Write out only the lines running from the one that contains "Mask every instance" to the end of the material, both ends included.

-- BEGIN --

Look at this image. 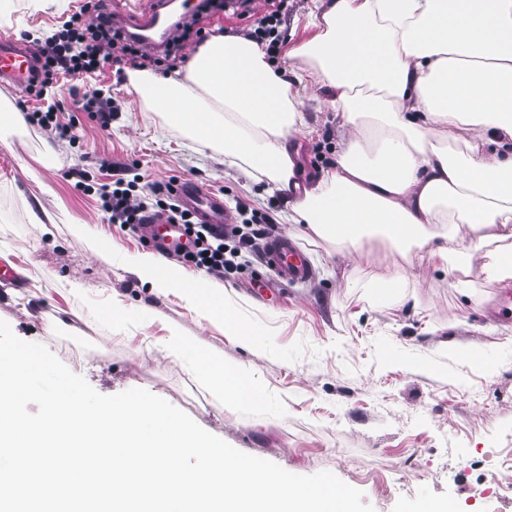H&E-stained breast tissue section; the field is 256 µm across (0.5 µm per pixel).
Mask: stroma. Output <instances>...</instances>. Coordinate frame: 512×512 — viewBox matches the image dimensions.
Instances as JSON below:
<instances>
[{
    "instance_id": "stroma-1",
    "label": "stroma",
    "mask_w": 512,
    "mask_h": 512,
    "mask_svg": "<svg viewBox=\"0 0 512 512\" xmlns=\"http://www.w3.org/2000/svg\"><path fill=\"white\" fill-rule=\"evenodd\" d=\"M194 28L245 36L251 19L201 0ZM85 0H0V32L42 38ZM316 0H290L281 26L284 54L275 70L296 66L290 50L312 37ZM96 89L112 100V122L72 112L70 93ZM56 106L73 119L76 142L39 127L0 126V265L18 277L0 282V321L19 338L43 344L97 392L142 388L186 412L236 449L297 475L334 473L362 491L374 512H512V498L482 495L481 475L493 456L512 450V313L492 317L498 283L479 272L430 262L409 264L379 240L329 244L305 236L282 217L284 198L266 193L223 152L201 149L165 122L127 79L104 71L62 80L38 99L0 85V108L18 112ZM302 109L308 128L291 141L304 175L332 167L346 145L325 89L307 81ZM109 184L140 174V193L171 179L223 197L228 209L270 217L307 254L313 275L286 286L258 262L239 279H215L216 298L256 333L248 348L220 320L202 318L180 291L159 292L132 271L151 253L144 239L110 223L97 193L75 189L73 171ZM53 219L51 230L32 220ZM85 225L108 248L93 254L71 227ZM402 268L399 292L380 297V266ZM119 310L118 321L105 312ZM202 338L226 364L239 365L263 395L256 406L222 401L194 375L189 360L166 355L174 331ZM487 358L488 367L476 365Z\"/></svg>"
}]
</instances>
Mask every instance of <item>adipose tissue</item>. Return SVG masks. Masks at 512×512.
Listing matches in <instances>:
<instances>
[{"instance_id":"1","label":"adipose tissue","mask_w":512,"mask_h":512,"mask_svg":"<svg viewBox=\"0 0 512 512\" xmlns=\"http://www.w3.org/2000/svg\"><path fill=\"white\" fill-rule=\"evenodd\" d=\"M293 50L291 78L265 45L213 36L183 74L133 73L131 85L202 148H218L268 192H293L288 221L330 243L378 237L411 259L479 270L512 285V0H329ZM329 94L347 139L335 166L298 183L290 142L307 126L306 79ZM470 139H463V132ZM495 242L499 252L480 261ZM158 291H182L245 346L255 337L211 299L204 276L151 254L134 262ZM218 399L257 405L244 368L172 334Z\"/></svg>"}]
</instances>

-- END --

**RESPONSE TO THIS EXERCISE:**
Mask every instance of <item>adipose tissue</item>. Return SVG masks. Masks at 512×512.
Listing matches in <instances>:
<instances>
[{"instance_id":"1","label":"adipose tissue","mask_w":512,"mask_h":512,"mask_svg":"<svg viewBox=\"0 0 512 512\" xmlns=\"http://www.w3.org/2000/svg\"><path fill=\"white\" fill-rule=\"evenodd\" d=\"M293 50L291 78L265 45L213 36L183 74L133 73L131 85L202 148H218L268 192H293L288 221L330 243L378 237L411 259L479 270L512 285V0H329ZM329 94L347 139L335 166L298 183L290 142L307 126L306 79ZM470 139H463V132ZM495 242L499 252L480 261ZM158 291H182L245 346L255 337L211 299L204 276L151 254L134 262ZM218 399L257 405L244 368L172 334Z\"/></svg>"}]
</instances>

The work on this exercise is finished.